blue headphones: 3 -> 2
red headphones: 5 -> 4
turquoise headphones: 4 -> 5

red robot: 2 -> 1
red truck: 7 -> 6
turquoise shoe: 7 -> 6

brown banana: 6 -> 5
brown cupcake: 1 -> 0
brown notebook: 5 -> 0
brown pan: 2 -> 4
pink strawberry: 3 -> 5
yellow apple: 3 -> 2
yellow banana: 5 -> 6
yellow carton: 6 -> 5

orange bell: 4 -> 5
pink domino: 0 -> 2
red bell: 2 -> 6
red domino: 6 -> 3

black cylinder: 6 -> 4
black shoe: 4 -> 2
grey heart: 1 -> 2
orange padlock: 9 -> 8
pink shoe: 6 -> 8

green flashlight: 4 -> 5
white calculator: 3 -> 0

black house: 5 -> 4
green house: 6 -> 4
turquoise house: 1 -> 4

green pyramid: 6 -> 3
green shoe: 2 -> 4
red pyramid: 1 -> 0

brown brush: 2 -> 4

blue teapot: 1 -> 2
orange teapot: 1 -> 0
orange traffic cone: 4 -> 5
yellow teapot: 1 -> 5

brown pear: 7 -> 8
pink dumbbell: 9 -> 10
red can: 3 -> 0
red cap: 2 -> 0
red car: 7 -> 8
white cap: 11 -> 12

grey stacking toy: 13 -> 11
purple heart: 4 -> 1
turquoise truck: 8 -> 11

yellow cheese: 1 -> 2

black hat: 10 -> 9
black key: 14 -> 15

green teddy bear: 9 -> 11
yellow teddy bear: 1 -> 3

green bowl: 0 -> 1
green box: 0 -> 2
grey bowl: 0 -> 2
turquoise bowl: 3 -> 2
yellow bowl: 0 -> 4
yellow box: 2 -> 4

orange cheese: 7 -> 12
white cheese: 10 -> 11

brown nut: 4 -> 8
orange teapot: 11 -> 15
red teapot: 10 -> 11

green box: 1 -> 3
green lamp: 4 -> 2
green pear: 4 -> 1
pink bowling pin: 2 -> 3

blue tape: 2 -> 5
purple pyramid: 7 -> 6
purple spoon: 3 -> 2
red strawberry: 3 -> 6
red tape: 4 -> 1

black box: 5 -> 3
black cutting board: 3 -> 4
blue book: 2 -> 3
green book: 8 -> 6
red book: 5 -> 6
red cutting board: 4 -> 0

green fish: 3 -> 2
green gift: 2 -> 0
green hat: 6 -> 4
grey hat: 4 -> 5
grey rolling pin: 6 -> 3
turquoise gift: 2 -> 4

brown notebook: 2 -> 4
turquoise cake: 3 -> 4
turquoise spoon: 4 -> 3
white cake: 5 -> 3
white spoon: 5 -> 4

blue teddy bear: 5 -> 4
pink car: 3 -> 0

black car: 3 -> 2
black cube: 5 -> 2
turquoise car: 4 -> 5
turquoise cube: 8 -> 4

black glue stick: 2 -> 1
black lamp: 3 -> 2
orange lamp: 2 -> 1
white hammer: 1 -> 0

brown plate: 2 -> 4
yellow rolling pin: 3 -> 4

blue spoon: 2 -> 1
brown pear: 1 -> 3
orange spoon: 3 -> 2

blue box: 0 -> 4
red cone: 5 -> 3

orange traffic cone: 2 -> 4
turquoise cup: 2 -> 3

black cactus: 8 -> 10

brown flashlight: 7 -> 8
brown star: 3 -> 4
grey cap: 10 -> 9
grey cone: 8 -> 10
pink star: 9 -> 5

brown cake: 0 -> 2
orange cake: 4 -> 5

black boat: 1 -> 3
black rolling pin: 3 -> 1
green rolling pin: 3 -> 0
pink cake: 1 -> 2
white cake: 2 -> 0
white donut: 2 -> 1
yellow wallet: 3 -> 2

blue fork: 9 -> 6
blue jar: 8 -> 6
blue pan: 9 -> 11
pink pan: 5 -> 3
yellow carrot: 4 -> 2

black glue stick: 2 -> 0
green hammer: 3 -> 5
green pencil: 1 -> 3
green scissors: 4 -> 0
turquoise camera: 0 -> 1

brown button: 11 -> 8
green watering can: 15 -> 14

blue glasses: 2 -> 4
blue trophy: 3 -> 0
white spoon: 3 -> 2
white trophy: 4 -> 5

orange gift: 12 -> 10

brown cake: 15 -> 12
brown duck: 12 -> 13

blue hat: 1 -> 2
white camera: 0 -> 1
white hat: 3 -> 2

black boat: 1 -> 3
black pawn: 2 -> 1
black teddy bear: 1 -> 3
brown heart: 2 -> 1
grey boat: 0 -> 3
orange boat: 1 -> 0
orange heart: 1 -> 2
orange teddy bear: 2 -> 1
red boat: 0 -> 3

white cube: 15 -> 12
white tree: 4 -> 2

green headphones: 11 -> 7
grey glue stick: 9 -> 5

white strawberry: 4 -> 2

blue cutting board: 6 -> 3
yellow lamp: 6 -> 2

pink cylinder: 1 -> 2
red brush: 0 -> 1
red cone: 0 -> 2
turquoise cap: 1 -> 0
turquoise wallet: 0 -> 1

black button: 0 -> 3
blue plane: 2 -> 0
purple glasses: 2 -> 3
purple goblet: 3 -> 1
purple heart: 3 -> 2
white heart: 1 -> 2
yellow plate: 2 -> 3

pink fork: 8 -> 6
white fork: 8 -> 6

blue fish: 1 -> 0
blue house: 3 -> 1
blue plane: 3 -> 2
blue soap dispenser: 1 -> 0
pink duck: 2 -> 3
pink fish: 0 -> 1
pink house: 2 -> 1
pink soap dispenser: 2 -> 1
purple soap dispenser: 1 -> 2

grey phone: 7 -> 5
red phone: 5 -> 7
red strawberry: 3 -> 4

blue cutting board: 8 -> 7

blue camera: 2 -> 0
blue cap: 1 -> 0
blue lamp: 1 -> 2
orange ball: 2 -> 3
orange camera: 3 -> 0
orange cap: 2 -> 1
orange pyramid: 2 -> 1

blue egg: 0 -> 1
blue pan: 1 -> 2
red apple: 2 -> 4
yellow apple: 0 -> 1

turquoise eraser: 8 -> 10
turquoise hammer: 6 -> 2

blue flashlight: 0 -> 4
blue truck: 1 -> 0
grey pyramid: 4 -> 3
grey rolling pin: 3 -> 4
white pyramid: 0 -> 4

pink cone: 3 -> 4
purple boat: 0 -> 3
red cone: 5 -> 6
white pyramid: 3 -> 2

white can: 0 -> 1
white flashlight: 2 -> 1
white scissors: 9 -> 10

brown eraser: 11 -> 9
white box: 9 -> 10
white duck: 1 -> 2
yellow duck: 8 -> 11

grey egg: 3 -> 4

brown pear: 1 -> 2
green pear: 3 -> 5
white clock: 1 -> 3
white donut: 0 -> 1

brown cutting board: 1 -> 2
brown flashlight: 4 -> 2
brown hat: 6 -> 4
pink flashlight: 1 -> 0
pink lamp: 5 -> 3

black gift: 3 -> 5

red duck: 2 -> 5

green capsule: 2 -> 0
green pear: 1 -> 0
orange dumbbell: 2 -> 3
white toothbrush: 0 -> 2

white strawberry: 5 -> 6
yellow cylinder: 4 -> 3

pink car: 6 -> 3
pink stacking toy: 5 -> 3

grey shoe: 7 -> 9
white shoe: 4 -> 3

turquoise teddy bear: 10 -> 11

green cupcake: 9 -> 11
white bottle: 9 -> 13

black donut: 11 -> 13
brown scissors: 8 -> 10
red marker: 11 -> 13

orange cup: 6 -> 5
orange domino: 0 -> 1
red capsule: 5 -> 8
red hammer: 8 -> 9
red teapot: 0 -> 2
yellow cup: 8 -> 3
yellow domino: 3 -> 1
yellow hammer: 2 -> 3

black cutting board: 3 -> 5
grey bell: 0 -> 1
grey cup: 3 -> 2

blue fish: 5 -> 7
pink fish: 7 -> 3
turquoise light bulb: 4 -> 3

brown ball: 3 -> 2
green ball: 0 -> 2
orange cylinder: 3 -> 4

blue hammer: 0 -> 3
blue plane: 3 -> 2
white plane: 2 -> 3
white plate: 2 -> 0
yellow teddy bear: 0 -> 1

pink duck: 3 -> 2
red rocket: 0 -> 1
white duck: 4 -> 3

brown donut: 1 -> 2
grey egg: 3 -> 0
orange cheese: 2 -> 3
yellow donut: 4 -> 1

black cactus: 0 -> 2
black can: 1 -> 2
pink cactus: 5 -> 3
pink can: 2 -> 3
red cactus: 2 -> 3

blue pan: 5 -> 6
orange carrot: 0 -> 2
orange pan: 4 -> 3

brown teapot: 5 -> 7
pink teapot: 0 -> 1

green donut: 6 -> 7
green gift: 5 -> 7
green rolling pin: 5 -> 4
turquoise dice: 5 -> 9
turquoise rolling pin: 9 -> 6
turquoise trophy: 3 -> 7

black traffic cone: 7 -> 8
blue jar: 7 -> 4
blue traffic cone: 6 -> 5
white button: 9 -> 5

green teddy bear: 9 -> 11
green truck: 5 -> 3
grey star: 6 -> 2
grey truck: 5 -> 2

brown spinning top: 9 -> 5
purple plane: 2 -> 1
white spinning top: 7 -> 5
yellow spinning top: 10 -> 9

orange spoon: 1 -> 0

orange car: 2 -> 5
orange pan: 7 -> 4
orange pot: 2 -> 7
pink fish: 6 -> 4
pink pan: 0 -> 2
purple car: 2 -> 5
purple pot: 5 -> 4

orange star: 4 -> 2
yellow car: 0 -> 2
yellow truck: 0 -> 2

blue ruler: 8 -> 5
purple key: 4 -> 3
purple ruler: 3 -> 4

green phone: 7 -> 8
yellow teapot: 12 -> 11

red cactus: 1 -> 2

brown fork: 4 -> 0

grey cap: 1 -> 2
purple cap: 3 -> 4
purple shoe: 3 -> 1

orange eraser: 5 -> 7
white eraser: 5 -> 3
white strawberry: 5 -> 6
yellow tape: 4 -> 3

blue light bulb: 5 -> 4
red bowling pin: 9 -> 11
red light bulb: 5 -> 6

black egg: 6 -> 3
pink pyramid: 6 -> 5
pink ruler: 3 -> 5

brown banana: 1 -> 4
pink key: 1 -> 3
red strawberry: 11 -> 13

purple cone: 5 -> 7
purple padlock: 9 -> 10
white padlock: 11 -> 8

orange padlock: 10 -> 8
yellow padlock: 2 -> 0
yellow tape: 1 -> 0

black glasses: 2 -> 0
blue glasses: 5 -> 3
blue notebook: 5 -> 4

> **ACTION ITEM**
Send back exactly the lines of the listing above starting at the one with "pink fish: 7 -> 3" and ending at the one with "white button: 9 -> 5", inclusive, and no others.

> **RESULT OF THIS EXERCISE**
pink fish: 7 -> 3
turquoise light bulb: 4 -> 3

brown ball: 3 -> 2
green ball: 0 -> 2
orange cylinder: 3 -> 4

blue hammer: 0 -> 3
blue plane: 3 -> 2
white plane: 2 -> 3
white plate: 2 -> 0
yellow teddy bear: 0 -> 1

pink duck: 3 -> 2
red rocket: 0 -> 1
white duck: 4 -> 3

brown donut: 1 -> 2
grey egg: 3 -> 0
orange cheese: 2 -> 3
yellow donut: 4 -> 1

black cactus: 0 -> 2
black can: 1 -> 2
pink cactus: 5 -> 3
pink can: 2 -> 3
red cactus: 2 -> 3

blue pan: 5 -> 6
orange carrot: 0 -> 2
orange pan: 4 -> 3

brown teapot: 5 -> 7
pink teapot: 0 -> 1

green donut: 6 -> 7
green gift: 5 -> 7
green rolling pin: 5 -> 4
turquoise dice: 5 -> 9
turquoise rolling pin: 9 -> 6
turquoise trophy: 3 -> 7

black traffic cone: 7 -> 8
blue jar: 7 -> 4
blue traffic cone: 6 -> 5
white button: 9 -> 5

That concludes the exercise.